What to do
Take each line of the entries below that contains "grey" and copy it.

Stored data entries
--

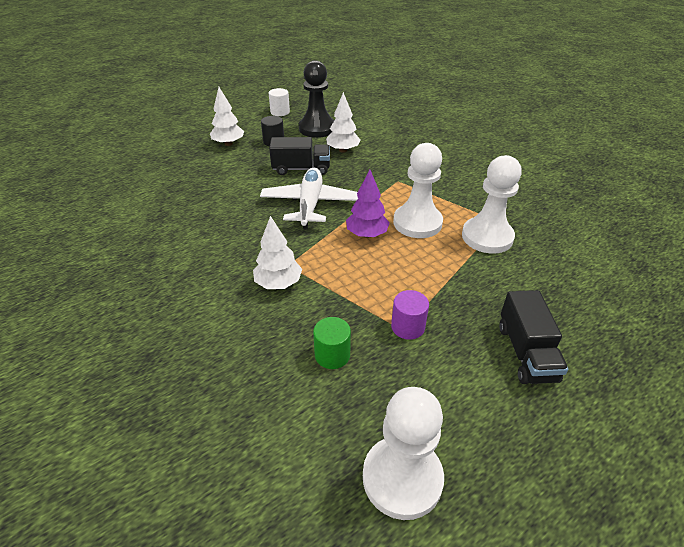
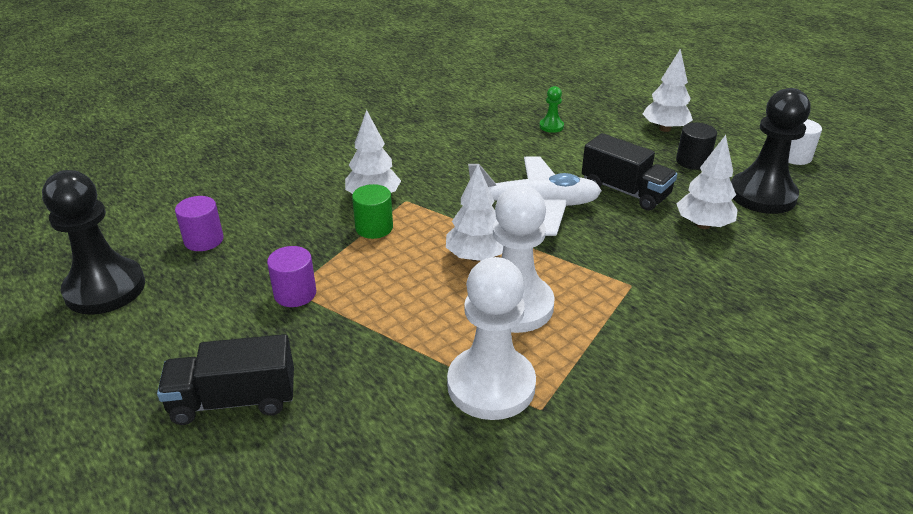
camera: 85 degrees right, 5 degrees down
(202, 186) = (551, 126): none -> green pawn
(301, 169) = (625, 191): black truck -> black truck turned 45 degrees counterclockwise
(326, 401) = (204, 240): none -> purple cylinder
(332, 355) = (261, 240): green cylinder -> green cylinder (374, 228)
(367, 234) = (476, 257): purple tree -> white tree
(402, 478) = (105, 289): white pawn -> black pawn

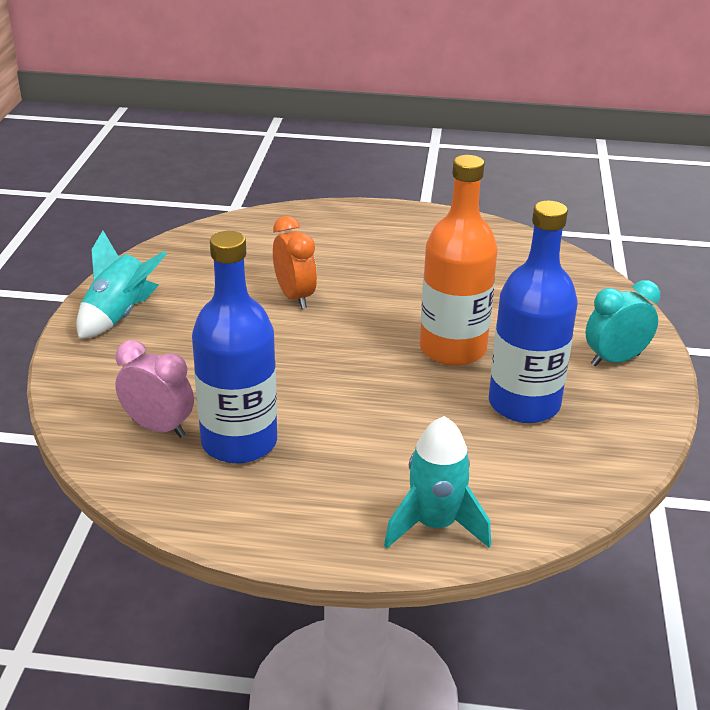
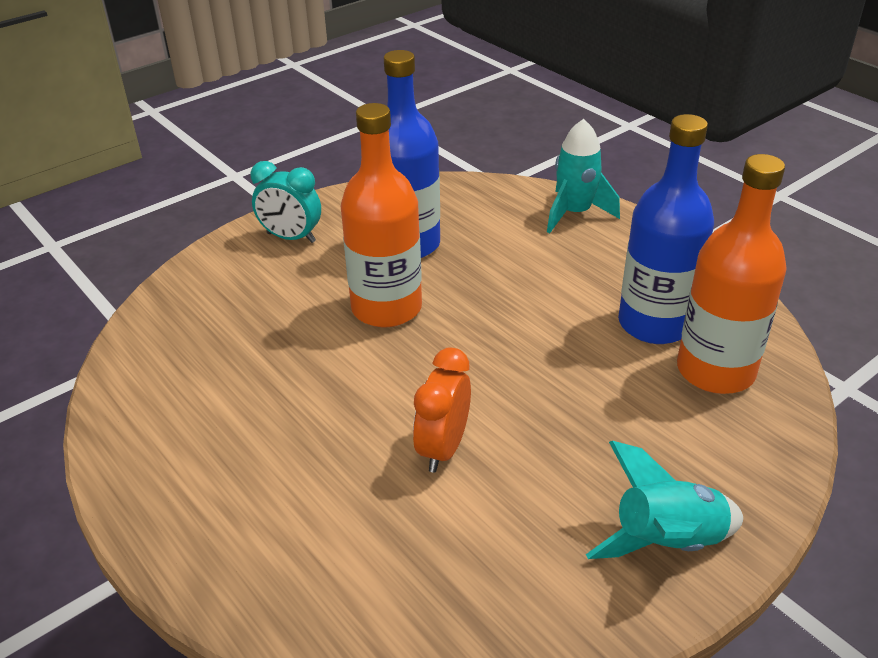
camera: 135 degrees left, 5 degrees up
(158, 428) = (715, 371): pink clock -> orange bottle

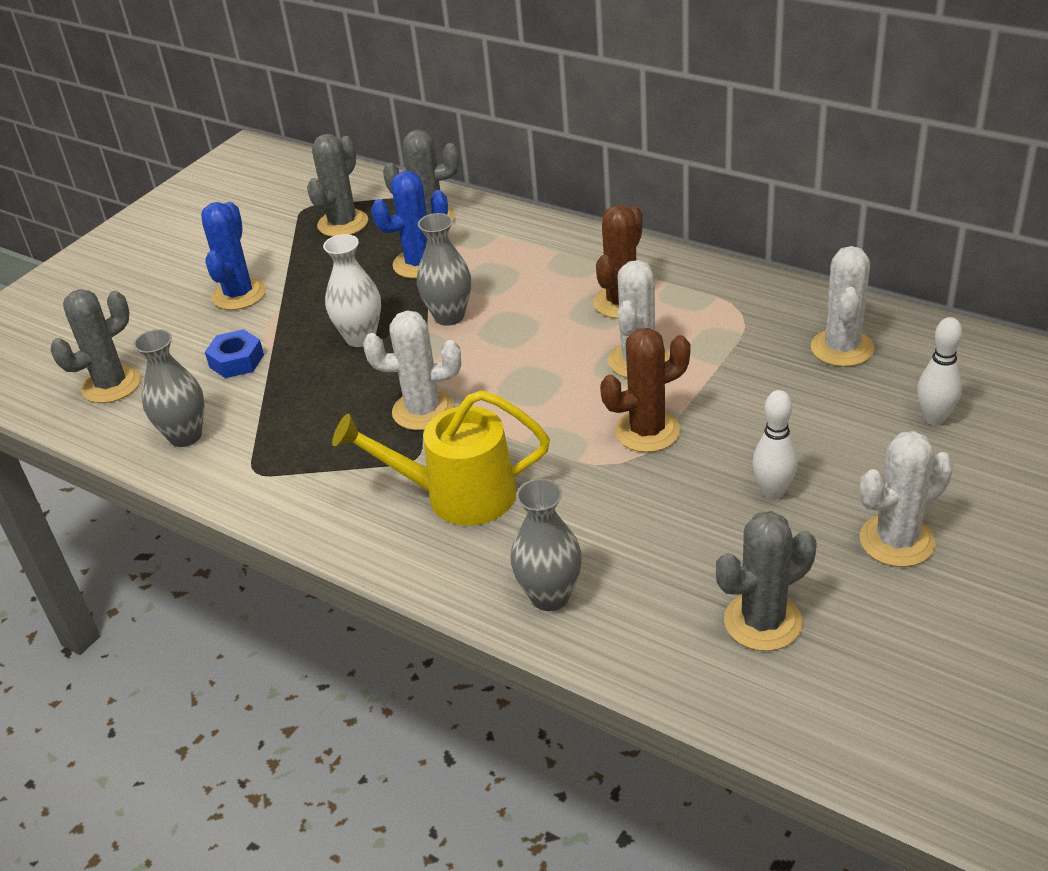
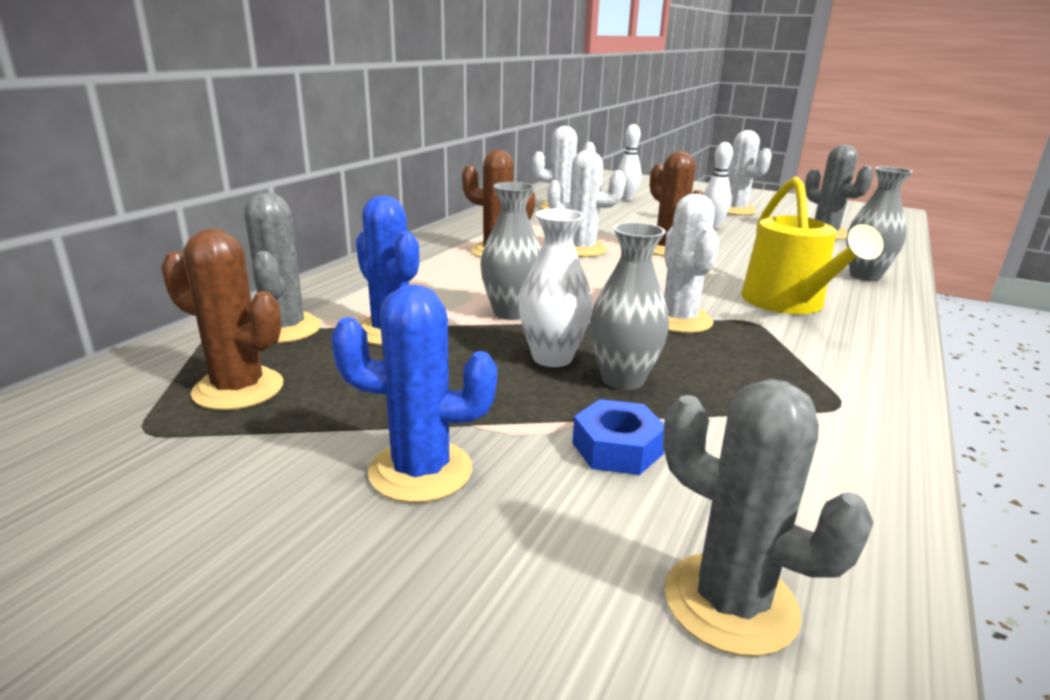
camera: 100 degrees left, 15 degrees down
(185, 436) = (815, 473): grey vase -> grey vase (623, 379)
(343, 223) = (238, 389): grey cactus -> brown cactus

--

Expected answer
(185, 436) = (815, 473): grey vase -> grey vase (623, 379)
(343, 223) = (238, 389): grey cactus -> brown cactus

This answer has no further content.